_WHAT IS REQUIRED_
Except for the pictures, output the records in full and exactly.

_DATA_

□ □ □ □

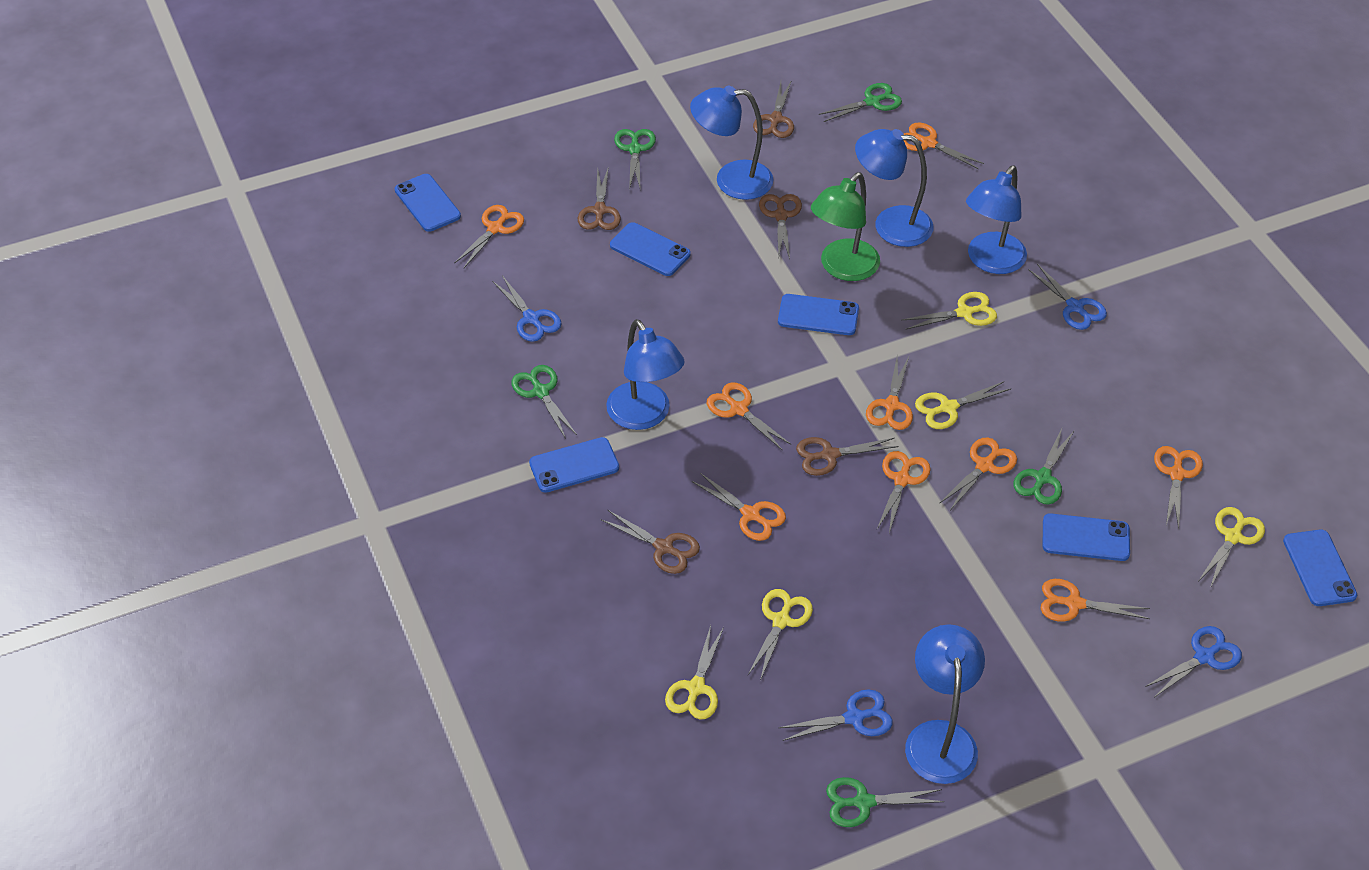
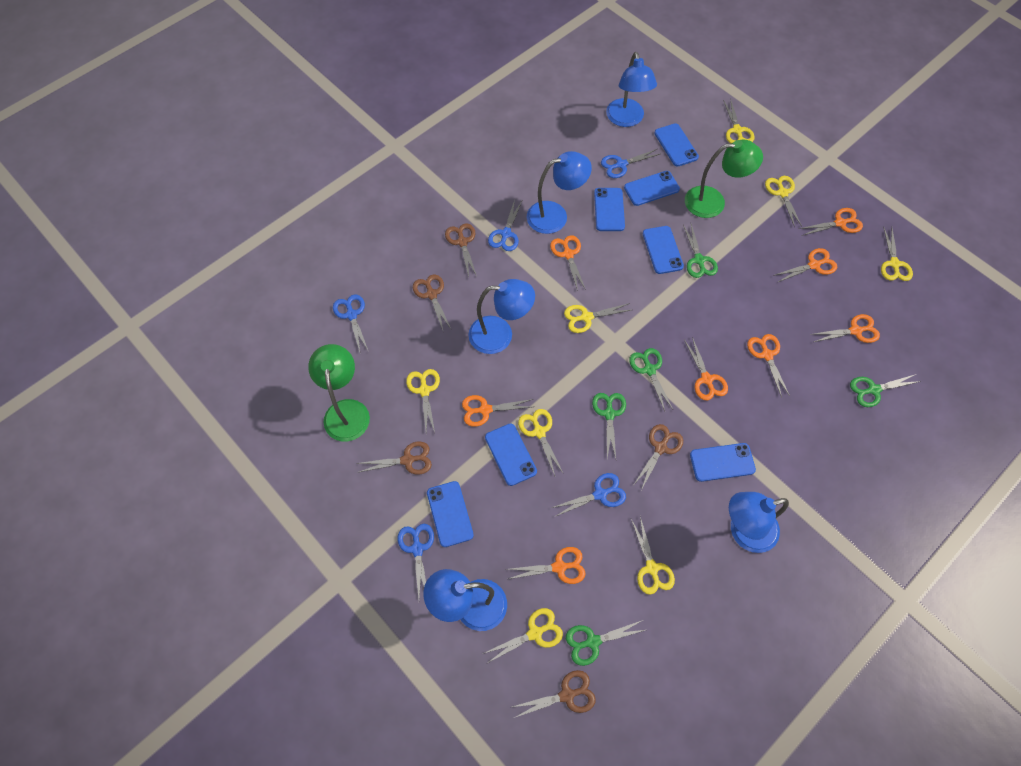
blue phone: 6 -> 7
blue scissors: 4 -> 5
green lamp: 1 -> 2
orange scissors: 9 -> 8
yellow scissors: 5 -> 8

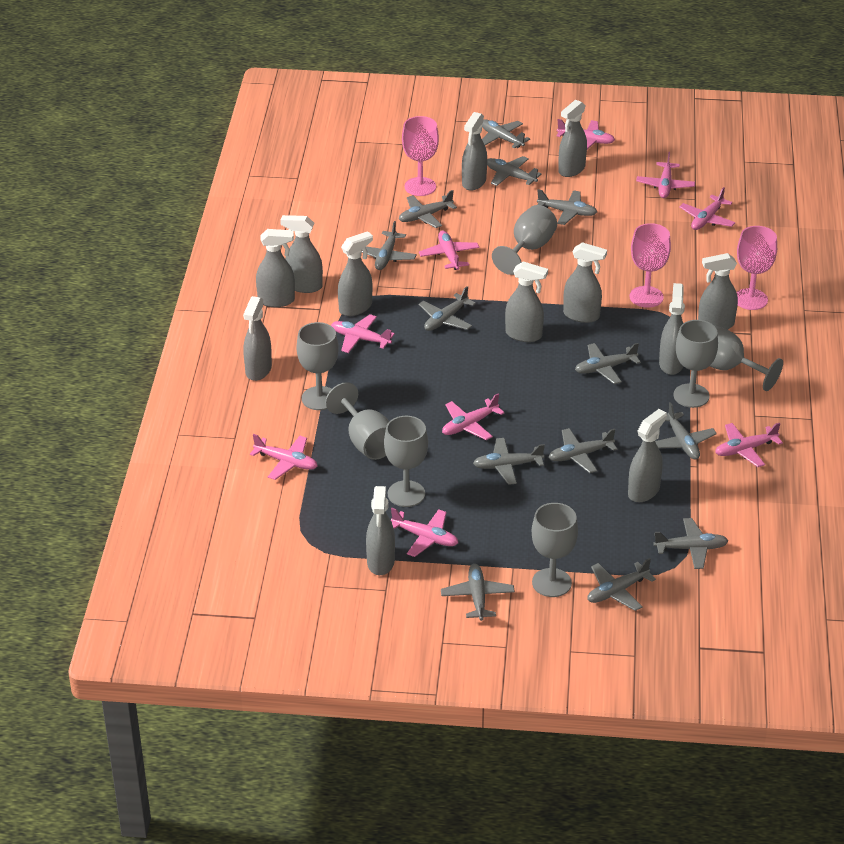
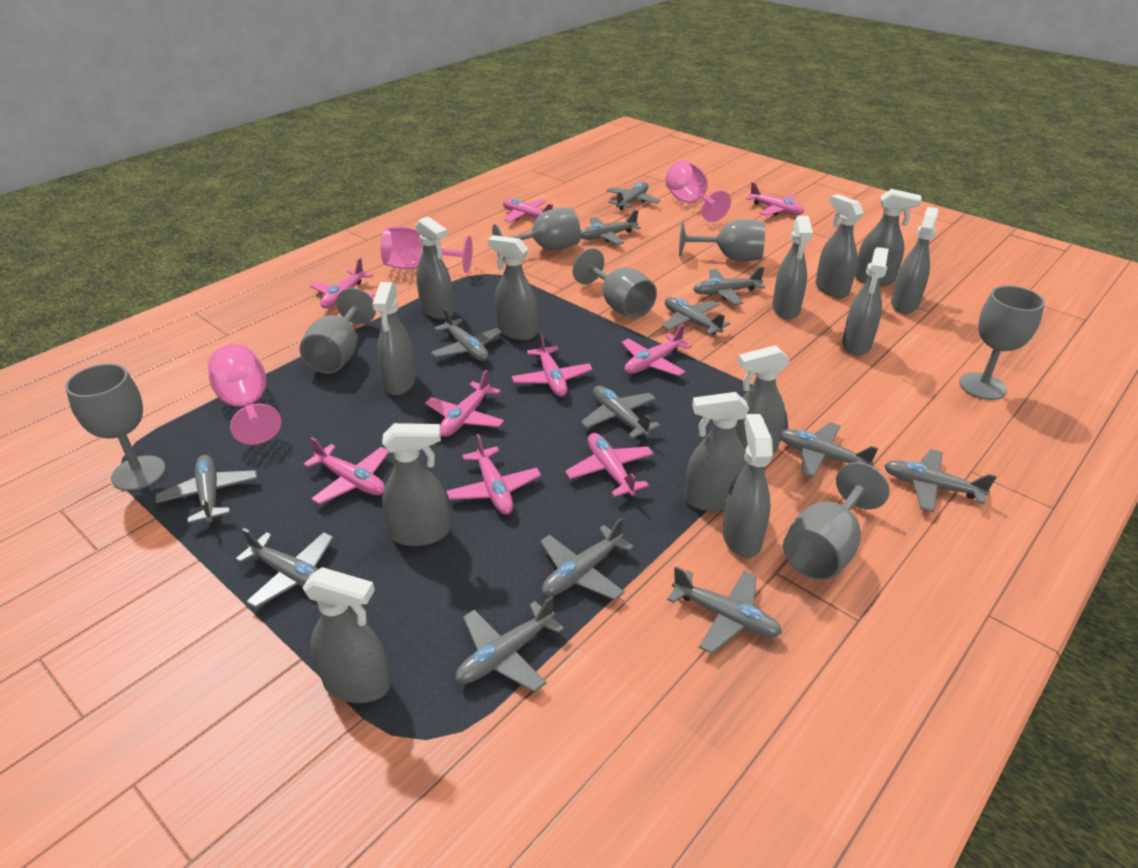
grey spray bottle: 12 -> 13

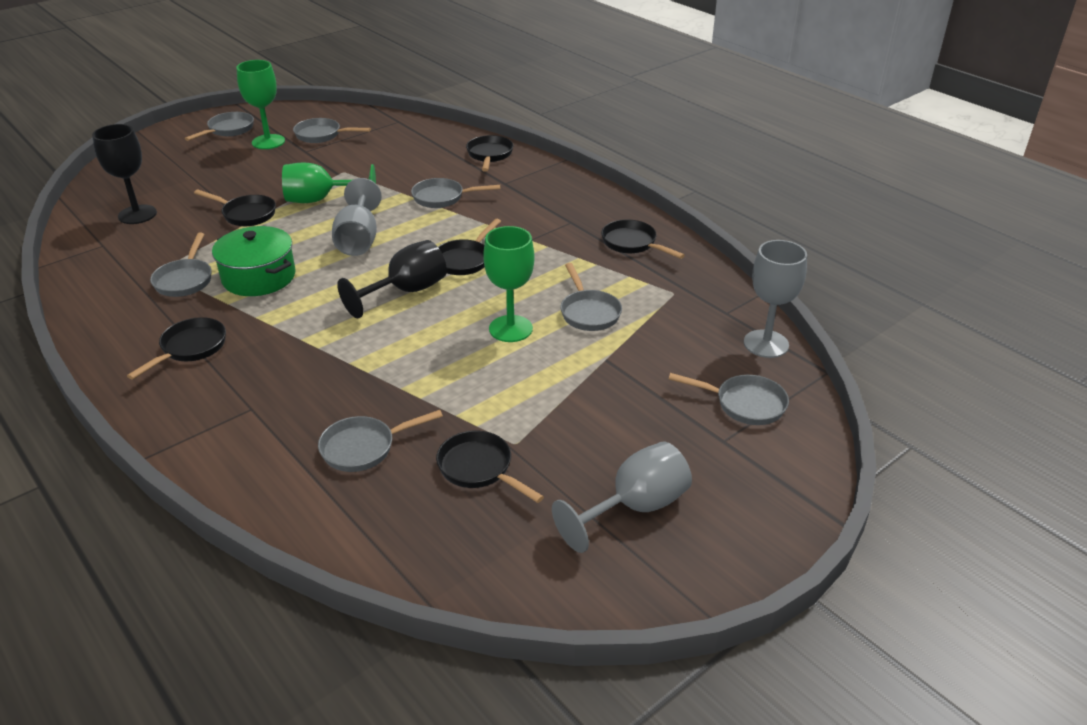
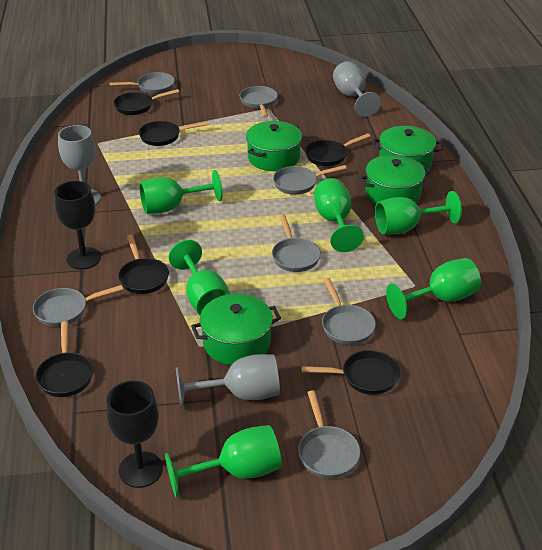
green goblet: 3 -> 6
green pot: 1 -> 4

□ □ □ □

_RESPONSE FOR THIS EXERCISE_
blue phone: 6 -> 7
blue scissors: 4 -> 5
green lamp: 1 -> 2
orange scissors: 9 -> 8
yellow scissors: 5 -> 8

grey spray bottle: 12 -> 13

green goblet: 3 -> 6
green pot: 1 -> 4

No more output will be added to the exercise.